In the records that follow, find the line with "IC1: LD1117 -> LM7805"; from there, retype every line exactly through the line with "R1: none -> 910k (GND, SIG2)", which also belongs to the answer.

Modification records
------------------------

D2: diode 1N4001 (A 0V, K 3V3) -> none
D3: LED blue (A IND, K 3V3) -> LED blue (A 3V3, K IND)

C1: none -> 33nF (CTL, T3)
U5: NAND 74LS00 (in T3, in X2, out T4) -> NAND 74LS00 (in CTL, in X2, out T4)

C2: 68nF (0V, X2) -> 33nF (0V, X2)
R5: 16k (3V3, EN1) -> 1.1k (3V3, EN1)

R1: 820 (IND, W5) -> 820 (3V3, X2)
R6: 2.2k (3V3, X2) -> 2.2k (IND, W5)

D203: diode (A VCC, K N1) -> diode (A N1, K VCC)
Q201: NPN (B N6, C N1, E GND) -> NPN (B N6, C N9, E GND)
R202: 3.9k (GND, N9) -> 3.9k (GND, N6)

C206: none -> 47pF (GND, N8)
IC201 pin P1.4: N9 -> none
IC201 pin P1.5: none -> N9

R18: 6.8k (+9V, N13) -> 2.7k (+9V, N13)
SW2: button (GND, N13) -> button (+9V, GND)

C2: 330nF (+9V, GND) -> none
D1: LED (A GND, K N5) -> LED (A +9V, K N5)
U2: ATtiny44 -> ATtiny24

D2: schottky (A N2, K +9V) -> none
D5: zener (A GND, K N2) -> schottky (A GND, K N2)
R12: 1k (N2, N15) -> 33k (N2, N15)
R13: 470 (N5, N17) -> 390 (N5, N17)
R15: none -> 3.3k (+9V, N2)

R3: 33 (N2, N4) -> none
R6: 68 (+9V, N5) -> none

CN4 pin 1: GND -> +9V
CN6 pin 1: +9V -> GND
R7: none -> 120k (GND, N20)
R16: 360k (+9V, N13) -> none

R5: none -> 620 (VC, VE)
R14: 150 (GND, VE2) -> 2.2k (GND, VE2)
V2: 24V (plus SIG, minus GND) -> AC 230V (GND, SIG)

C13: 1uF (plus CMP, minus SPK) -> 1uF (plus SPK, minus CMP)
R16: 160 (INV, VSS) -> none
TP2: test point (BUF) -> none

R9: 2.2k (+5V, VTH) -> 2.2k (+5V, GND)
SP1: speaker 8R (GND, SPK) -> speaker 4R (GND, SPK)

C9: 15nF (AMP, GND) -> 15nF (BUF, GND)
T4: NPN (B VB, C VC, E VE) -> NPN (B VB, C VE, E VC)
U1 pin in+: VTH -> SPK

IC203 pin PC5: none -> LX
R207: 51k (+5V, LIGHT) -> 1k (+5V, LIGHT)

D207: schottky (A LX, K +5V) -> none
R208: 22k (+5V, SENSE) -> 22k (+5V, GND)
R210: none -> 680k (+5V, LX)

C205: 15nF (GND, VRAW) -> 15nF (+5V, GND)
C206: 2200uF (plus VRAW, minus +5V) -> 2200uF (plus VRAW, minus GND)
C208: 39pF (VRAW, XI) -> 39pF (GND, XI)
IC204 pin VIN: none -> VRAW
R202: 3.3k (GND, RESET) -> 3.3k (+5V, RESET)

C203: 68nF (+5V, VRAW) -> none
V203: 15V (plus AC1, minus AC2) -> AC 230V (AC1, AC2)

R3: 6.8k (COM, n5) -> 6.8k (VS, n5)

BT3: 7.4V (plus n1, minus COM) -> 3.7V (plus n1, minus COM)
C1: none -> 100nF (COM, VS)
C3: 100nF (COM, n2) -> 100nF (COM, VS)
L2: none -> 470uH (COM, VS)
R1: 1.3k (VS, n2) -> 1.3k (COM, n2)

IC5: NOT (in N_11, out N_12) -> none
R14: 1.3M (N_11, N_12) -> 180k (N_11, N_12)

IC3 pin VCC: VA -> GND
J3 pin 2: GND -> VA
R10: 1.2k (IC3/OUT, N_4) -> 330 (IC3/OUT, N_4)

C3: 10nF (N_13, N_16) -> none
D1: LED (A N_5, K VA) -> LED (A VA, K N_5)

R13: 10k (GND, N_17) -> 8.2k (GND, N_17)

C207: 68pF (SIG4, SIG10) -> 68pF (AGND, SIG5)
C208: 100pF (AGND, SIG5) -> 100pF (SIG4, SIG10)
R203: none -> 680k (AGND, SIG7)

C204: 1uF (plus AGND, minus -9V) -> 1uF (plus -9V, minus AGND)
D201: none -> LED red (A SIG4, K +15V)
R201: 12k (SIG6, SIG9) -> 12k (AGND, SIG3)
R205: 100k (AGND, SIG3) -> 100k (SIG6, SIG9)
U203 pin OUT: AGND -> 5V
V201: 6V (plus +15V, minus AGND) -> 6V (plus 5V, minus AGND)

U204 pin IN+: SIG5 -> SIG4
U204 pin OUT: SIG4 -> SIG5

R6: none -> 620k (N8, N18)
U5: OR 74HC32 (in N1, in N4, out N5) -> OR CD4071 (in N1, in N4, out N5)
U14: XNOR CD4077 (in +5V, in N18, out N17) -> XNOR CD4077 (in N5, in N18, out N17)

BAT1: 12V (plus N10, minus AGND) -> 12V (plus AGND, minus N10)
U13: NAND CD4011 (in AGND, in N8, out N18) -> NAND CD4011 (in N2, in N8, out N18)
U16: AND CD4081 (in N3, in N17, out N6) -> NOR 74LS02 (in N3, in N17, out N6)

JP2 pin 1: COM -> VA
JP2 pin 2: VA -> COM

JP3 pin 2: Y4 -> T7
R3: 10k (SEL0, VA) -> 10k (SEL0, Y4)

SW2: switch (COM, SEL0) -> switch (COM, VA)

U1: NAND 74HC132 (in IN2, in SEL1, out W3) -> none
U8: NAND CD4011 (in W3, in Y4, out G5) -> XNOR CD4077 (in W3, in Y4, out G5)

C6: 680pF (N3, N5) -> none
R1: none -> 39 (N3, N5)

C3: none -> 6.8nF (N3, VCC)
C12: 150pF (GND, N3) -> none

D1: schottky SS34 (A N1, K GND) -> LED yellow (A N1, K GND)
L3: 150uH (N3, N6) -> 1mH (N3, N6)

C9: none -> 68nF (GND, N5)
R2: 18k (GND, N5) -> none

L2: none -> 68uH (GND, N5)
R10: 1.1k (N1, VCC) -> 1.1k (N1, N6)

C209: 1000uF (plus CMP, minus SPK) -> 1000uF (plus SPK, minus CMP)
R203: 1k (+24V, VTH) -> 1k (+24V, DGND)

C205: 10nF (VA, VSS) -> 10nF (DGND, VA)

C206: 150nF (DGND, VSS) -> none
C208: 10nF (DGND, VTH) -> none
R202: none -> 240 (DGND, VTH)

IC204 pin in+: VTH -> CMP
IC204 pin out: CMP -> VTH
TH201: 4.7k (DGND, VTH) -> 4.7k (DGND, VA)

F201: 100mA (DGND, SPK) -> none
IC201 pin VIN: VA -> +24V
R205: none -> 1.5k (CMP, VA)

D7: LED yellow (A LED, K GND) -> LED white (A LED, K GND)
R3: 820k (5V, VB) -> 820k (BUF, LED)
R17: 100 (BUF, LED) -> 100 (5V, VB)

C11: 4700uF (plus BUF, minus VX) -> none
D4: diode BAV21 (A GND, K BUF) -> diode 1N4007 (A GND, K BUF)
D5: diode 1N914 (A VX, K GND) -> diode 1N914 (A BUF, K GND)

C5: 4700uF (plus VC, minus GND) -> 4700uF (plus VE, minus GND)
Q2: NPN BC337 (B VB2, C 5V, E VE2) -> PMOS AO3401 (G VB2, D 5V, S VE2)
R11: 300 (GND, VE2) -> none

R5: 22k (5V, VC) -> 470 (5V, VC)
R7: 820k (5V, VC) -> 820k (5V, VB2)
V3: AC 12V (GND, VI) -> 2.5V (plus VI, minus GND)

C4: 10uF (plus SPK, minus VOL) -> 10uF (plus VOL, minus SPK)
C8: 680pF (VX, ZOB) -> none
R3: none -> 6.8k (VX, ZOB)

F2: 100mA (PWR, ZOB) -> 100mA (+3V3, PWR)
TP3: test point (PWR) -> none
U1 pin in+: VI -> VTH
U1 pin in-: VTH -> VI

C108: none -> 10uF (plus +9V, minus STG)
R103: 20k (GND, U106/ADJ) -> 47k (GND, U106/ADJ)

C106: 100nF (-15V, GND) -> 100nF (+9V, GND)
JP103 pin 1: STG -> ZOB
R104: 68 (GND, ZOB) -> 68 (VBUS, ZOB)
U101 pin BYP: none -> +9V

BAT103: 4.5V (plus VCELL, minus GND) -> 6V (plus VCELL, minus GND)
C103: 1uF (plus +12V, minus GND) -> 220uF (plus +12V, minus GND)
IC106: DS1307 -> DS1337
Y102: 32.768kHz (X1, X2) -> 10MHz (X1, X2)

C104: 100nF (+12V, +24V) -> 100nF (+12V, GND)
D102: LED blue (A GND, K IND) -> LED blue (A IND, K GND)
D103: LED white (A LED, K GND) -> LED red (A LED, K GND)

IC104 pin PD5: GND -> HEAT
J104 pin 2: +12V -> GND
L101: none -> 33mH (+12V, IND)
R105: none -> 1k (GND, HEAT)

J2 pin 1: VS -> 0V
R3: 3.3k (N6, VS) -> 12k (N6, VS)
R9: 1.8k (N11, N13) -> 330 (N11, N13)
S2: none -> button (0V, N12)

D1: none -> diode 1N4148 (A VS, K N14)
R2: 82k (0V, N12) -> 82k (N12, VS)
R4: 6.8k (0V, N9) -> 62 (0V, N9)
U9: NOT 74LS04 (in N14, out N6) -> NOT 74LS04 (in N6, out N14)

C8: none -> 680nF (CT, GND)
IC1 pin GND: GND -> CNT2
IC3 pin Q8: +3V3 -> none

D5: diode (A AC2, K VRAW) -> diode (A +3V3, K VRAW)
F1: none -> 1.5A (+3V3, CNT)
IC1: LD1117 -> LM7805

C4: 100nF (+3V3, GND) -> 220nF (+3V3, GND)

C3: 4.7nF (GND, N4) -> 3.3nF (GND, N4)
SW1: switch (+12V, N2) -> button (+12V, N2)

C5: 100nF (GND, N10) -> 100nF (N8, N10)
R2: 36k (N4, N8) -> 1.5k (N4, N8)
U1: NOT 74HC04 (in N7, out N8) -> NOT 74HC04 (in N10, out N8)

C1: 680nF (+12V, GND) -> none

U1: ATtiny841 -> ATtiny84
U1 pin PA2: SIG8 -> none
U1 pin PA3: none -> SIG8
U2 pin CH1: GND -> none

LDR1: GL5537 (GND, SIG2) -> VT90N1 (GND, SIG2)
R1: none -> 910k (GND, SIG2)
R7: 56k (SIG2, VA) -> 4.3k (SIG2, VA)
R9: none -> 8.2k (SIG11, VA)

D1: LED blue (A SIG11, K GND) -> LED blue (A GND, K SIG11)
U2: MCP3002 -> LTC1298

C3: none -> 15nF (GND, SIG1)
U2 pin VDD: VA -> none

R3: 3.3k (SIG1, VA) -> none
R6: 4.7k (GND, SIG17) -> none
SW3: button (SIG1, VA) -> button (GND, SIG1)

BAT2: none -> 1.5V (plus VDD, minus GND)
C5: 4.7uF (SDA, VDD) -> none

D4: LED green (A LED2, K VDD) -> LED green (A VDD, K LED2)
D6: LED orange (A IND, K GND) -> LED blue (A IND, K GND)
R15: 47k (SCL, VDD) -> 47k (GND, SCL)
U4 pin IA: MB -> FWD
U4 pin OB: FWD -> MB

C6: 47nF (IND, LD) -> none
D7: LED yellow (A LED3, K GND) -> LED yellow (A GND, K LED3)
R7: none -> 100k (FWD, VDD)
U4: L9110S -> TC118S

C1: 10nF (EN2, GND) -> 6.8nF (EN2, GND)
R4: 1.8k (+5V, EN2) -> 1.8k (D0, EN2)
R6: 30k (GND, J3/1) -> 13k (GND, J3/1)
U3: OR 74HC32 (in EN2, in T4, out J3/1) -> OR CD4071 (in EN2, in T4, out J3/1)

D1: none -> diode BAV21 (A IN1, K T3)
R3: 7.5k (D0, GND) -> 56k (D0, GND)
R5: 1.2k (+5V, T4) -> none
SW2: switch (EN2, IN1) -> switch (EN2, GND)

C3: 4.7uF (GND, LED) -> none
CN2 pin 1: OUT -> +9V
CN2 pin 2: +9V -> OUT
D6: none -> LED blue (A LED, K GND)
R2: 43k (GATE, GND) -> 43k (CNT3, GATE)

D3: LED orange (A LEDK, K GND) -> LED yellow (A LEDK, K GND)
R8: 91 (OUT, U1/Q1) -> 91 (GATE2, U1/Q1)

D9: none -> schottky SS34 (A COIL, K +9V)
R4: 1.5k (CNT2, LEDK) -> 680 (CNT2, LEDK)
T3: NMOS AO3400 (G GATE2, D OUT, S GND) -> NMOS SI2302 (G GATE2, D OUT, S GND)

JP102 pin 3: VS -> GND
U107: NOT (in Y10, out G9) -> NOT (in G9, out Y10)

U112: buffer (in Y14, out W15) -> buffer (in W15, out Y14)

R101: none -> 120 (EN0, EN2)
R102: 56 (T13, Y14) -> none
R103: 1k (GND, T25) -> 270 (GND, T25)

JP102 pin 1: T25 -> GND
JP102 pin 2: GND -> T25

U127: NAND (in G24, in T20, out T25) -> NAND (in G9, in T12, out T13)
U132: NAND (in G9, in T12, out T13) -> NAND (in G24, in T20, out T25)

------------------------

▶ Task output
IC1: LD1117 -> LM7805

C4: 100nF (+3V3, GND) -> 220nF (+3V3, GND)

C3: 4.7nF (GND, N4) -> 3.3nF (GND, N4)
SW1: switch (+12V, N2) -> button (+12V, N2)

C5: 100nF (GND, N10) -> 100nF (N8, N10)
R2: 36k (N4, N8) -> 1.5k (N4, N8)
U1: NOT 74HC04 (in N7, out N8) -> NOT 74HC04 (in N10, out N8)

C1: 680nF (+12V, GND) -> none

U1: ATtiny841 -> ATtiny84
U1 pin PA2: SIG8 -> none
U1 pin PA3: none -> SIG8
U2 pin CH1: GND -> none

LDR1: GL5537 (GND, SIG2) -> VT90N1 (GND, SIG2)
R1: none -> 910k (GND, SIG2)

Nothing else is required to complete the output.